## ASSIGNED TASK
Retype the records below exactly as given, but only from the first line through the line with "grey lamp [147,138,222,248]", and without the pictures.

## TASK DATA
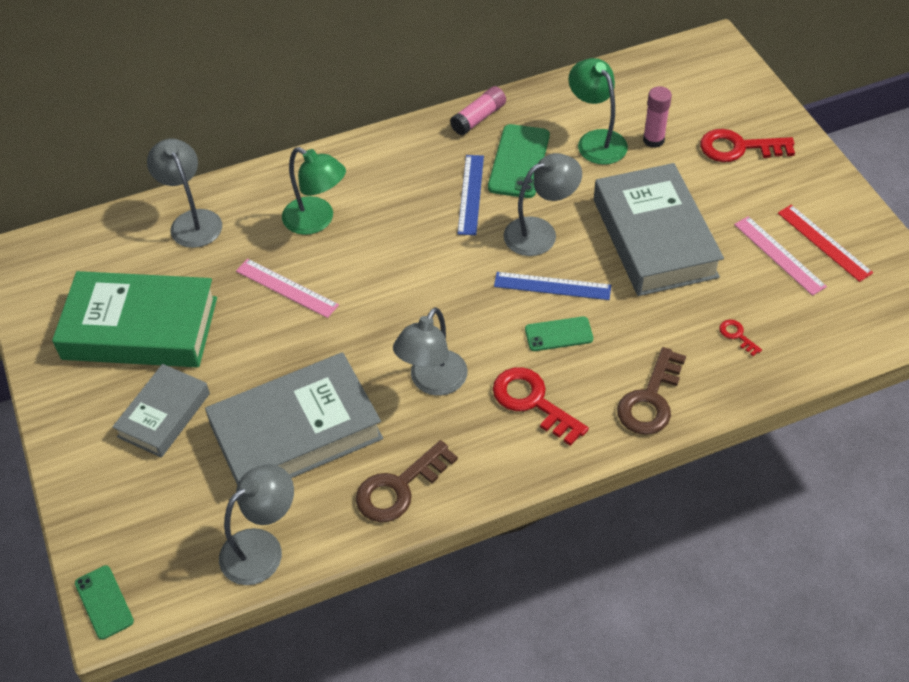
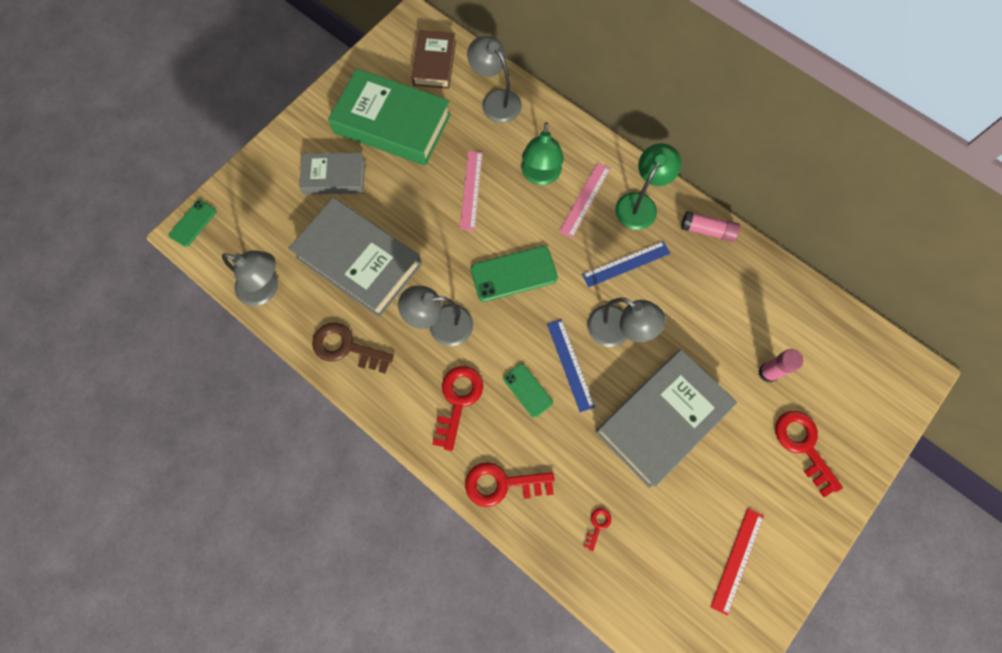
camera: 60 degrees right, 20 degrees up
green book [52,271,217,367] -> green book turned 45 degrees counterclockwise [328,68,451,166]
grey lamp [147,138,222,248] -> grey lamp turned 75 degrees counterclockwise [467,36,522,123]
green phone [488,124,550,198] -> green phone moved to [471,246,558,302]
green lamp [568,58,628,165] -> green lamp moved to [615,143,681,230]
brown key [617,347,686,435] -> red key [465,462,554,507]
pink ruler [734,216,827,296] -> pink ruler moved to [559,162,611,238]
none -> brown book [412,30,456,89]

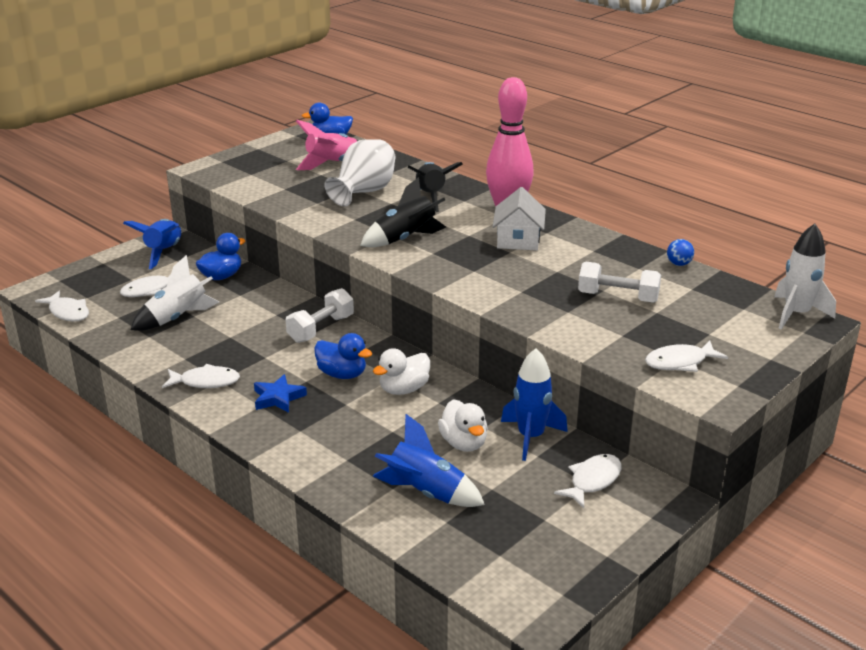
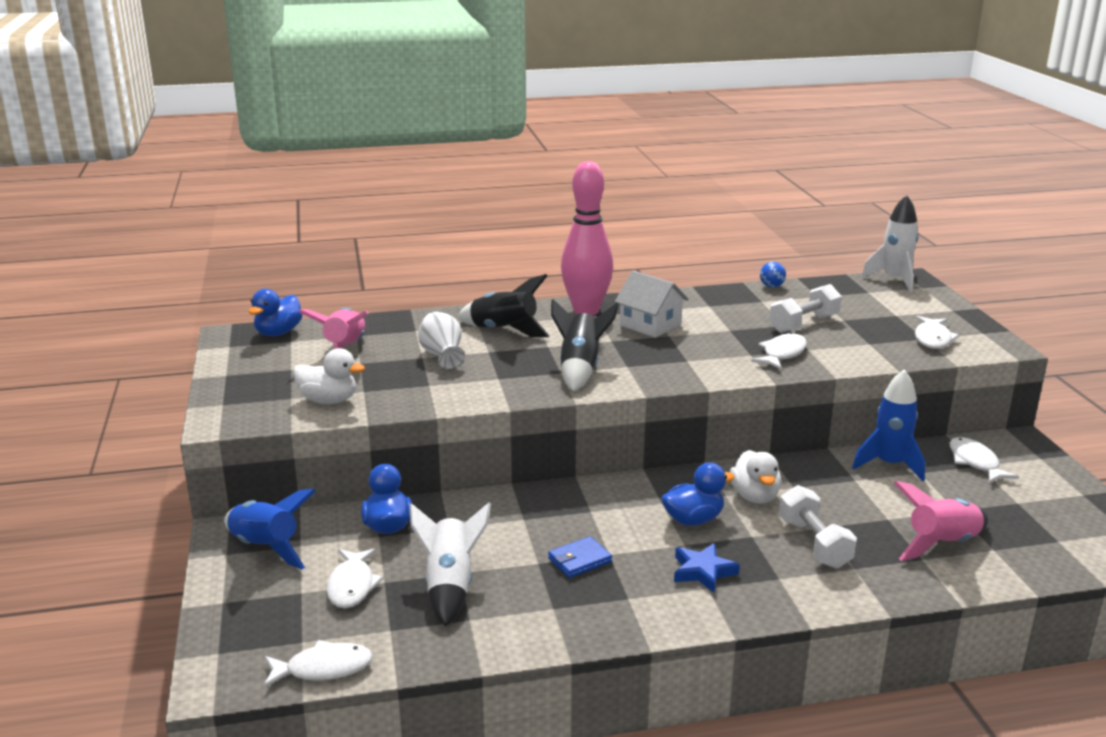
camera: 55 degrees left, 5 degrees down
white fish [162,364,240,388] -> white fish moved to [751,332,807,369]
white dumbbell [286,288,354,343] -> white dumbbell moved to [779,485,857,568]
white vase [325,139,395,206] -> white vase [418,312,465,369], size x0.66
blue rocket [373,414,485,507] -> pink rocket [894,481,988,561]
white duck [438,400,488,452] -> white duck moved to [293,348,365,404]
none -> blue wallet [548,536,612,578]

## ANSWER BOX
camera: 60 degrees right, 20 degrees up
green book [52,271,217,367] -> green book turned 45 degrees counterclockwise [328,68,451,166]
grey lamp [147,138,222,248] -> grey lamp turned 75 degrees counterclockwise [467,36,522,123]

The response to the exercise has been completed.